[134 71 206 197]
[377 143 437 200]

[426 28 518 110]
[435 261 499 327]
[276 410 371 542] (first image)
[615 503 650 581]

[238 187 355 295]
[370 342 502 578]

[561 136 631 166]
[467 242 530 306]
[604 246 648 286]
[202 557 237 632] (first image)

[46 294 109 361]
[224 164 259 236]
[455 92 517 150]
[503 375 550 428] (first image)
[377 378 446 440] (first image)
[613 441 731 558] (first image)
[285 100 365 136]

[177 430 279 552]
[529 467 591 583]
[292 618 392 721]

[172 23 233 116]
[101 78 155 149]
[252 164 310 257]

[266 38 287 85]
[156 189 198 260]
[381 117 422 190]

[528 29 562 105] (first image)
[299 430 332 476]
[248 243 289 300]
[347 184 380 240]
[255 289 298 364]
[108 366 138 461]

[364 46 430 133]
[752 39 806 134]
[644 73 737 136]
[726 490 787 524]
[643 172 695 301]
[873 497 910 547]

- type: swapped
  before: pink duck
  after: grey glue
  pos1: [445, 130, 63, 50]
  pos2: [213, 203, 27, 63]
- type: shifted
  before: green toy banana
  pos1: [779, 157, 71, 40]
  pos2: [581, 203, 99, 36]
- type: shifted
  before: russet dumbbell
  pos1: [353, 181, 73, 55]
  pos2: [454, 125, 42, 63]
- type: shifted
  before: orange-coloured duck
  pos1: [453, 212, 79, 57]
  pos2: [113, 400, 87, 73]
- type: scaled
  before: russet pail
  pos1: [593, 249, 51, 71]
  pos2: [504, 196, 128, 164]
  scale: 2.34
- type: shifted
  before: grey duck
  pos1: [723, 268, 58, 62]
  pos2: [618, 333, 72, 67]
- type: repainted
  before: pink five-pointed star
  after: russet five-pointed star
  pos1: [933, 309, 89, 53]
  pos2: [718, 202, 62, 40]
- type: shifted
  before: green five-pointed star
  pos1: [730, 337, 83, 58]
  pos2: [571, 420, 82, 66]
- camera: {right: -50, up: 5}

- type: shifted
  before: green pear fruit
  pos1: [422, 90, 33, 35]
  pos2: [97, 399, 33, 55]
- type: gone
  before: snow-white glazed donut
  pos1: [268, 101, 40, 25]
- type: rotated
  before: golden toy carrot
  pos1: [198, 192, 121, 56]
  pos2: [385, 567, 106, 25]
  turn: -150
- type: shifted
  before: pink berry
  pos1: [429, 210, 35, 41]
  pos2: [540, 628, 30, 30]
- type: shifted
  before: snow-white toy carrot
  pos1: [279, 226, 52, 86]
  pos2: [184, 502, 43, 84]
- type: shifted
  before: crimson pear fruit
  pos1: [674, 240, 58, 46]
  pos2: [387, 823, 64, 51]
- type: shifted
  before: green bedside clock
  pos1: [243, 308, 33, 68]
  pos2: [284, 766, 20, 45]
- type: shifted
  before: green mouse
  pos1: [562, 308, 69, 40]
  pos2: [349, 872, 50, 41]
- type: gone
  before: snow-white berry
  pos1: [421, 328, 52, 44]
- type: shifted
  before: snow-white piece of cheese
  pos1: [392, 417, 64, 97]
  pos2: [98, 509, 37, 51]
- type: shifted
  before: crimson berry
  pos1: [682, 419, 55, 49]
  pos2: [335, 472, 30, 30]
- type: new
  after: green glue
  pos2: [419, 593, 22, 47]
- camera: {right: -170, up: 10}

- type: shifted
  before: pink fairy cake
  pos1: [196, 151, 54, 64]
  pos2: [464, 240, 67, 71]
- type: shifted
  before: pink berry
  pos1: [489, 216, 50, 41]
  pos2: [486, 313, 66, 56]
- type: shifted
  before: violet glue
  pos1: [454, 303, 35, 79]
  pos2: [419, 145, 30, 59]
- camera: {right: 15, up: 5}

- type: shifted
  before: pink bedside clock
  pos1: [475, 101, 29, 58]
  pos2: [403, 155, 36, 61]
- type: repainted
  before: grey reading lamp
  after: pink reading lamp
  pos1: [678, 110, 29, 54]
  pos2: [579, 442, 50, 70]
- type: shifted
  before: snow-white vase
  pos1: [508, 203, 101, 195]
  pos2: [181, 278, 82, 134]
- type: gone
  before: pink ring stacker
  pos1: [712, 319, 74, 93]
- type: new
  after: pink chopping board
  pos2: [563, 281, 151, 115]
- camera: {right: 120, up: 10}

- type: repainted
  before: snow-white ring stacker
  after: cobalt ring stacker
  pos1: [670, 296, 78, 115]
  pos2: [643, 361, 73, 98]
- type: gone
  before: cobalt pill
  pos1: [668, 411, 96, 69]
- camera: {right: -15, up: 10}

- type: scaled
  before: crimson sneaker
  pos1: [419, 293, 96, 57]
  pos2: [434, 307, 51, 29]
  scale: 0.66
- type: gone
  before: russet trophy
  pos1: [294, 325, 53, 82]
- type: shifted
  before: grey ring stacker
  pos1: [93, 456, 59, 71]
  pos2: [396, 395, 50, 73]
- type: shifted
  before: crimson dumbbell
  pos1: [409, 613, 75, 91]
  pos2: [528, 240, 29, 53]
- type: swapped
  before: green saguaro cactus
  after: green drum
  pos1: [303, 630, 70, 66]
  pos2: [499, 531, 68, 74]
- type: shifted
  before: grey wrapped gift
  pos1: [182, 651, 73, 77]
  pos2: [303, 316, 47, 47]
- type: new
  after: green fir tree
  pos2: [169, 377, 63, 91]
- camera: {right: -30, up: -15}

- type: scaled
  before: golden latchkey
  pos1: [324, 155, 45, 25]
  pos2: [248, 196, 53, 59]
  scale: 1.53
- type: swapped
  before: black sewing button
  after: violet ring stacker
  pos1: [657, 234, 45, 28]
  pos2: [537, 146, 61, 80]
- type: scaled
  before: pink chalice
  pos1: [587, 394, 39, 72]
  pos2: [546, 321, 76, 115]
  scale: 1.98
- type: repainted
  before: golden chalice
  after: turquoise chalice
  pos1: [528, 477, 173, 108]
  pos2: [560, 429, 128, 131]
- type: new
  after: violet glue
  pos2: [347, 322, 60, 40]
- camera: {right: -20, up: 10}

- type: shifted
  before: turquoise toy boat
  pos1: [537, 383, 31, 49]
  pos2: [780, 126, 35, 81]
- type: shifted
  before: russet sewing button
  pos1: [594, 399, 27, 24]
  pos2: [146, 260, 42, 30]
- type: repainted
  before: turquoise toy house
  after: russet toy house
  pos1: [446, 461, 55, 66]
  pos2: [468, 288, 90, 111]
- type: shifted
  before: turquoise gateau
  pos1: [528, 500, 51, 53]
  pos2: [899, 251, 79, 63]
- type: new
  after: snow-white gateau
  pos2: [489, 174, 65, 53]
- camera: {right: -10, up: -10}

::::

### Work to be completed:
The word "five" appears in how many lines of the data? Answer with only the number.

### Your response:
3